◆ **Records to process**:
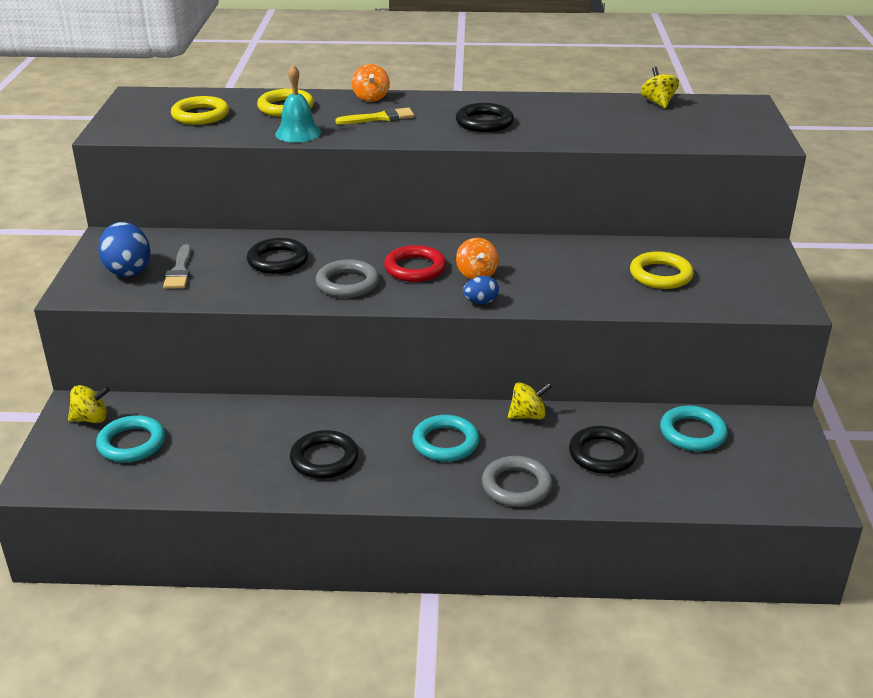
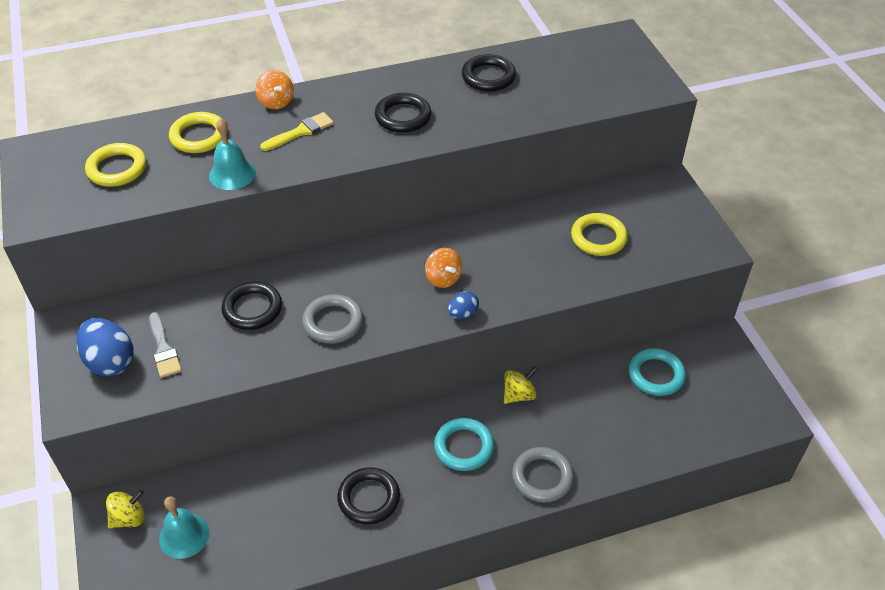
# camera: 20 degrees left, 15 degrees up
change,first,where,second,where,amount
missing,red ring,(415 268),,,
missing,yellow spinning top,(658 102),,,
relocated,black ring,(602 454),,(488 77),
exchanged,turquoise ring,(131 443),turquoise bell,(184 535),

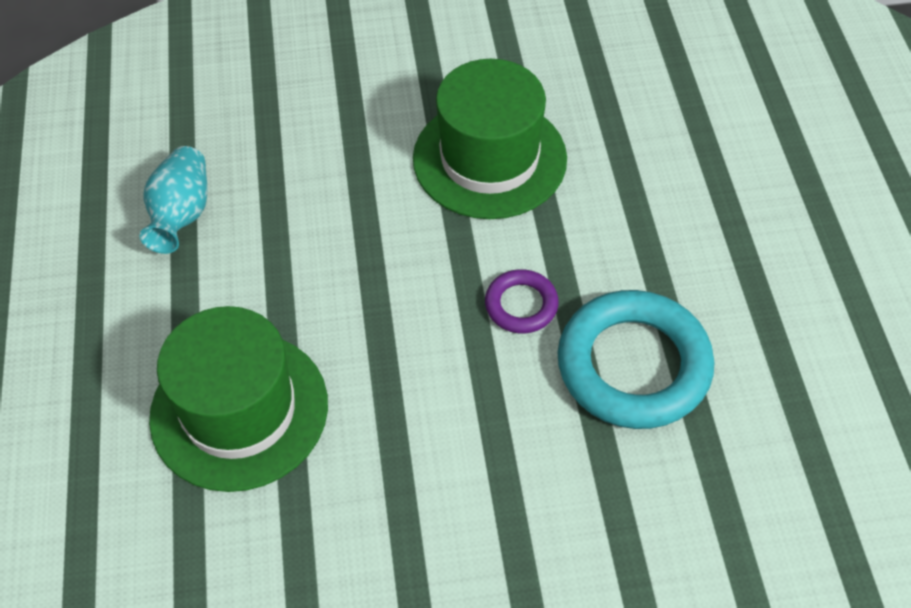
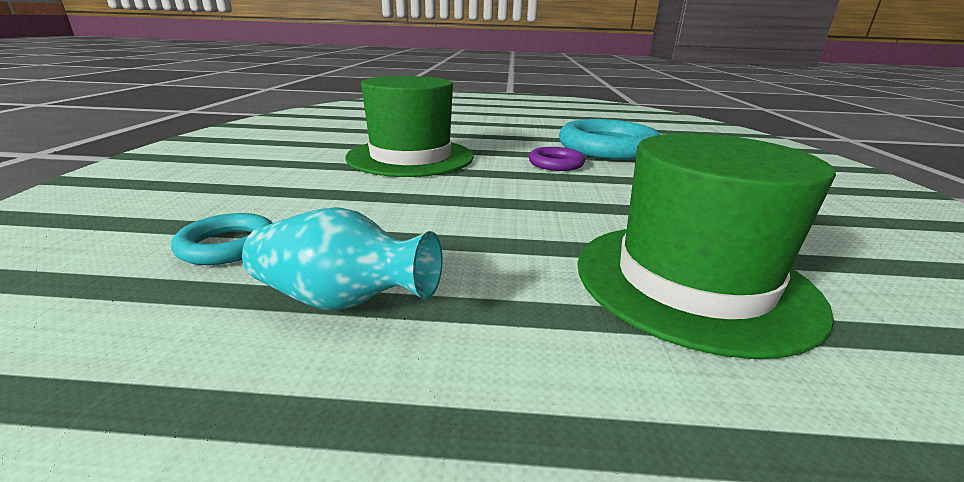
# camera: 80 degrees left, 30 degrees down
change,first,where,second,where,amount
appeared,,,turquoise ring,(228 245),

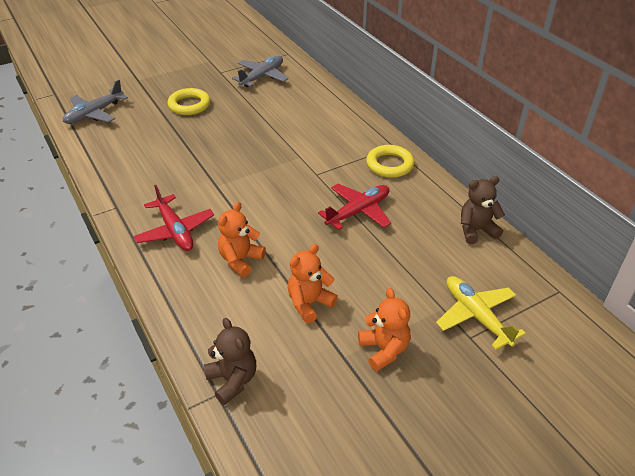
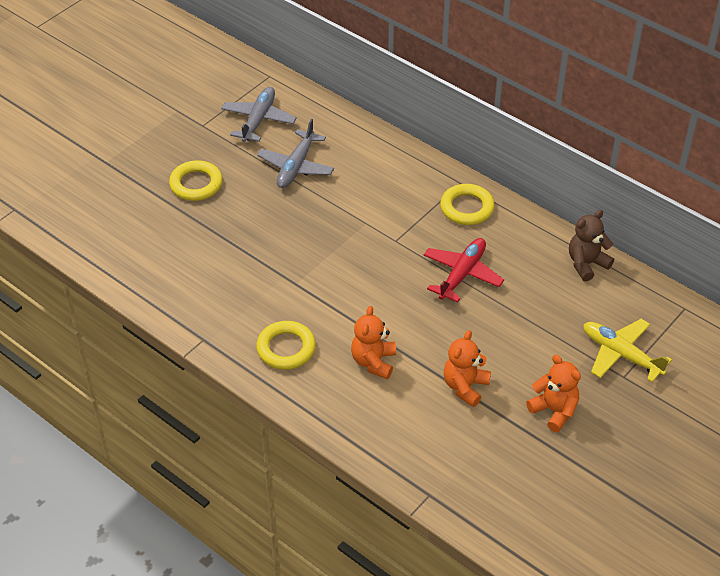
# camera: 20 degrees left, 5 degrees up
change,first,where,second,where,amount
missing,brown teddy bear,(232 380),,,
relocated,grey plane,(94 114),,(296 166),
exchanged,red plane,(175 231),yellow ring,(286 348),

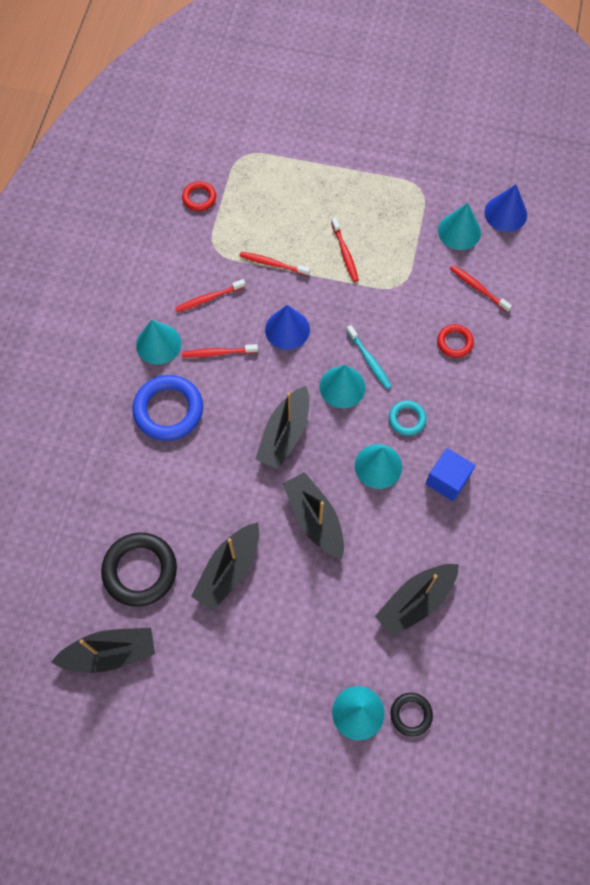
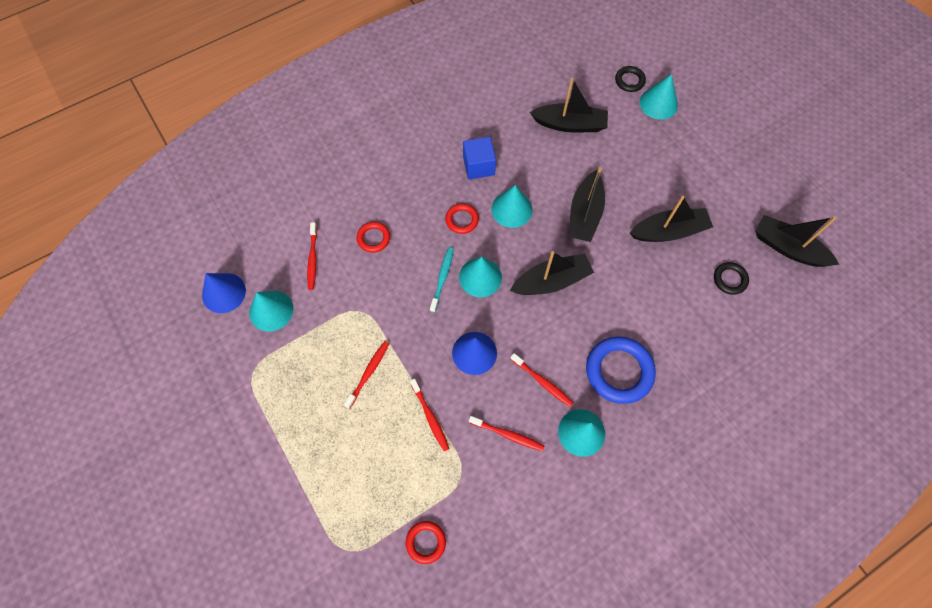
# camera: 135 degrees left, 0 degrees up
change,first,where,second,where,amount
colour,turquoise ring,(407 419),red ring,(462 220),
size,black ring,(140 570),,(729 279),x0.53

◆ **About this exercise**:
Everything in the records except the pictures should be retyped exactly.

◆ **Output**:
# camera: 20 degrees left, 15 degrees up
change,first,where,second,where,amount
missing,red ring,(415 268),,,
missing,yellow spinning top,(658 102),,,
relocated,black ring,(602 454),,(488 77),
exchanged,turquoise ring,(131 443),turquoise bell,(184 535),

# camera: 80 degrees left, 30 degrees down
change,first,where,second,where,amount
appeared,,,turquoise ring,(228 245),

# camera: 20 degrees left, 5 degrees up
change,first,where,second,where,amount
missing,brown teddy bear,(232 380),,,
relocated,grey plane,(94 114),,(296 166),
exchanged,red plane,(175 231),yellow ring,(286 348),

# camera: 135 degrees left, 0 degrees up
change,first,where,second,where,amount
colour,turquoise ring,(407 419),red ring,(462 220),
size,black ring,(140 570),,(729 279),x0.53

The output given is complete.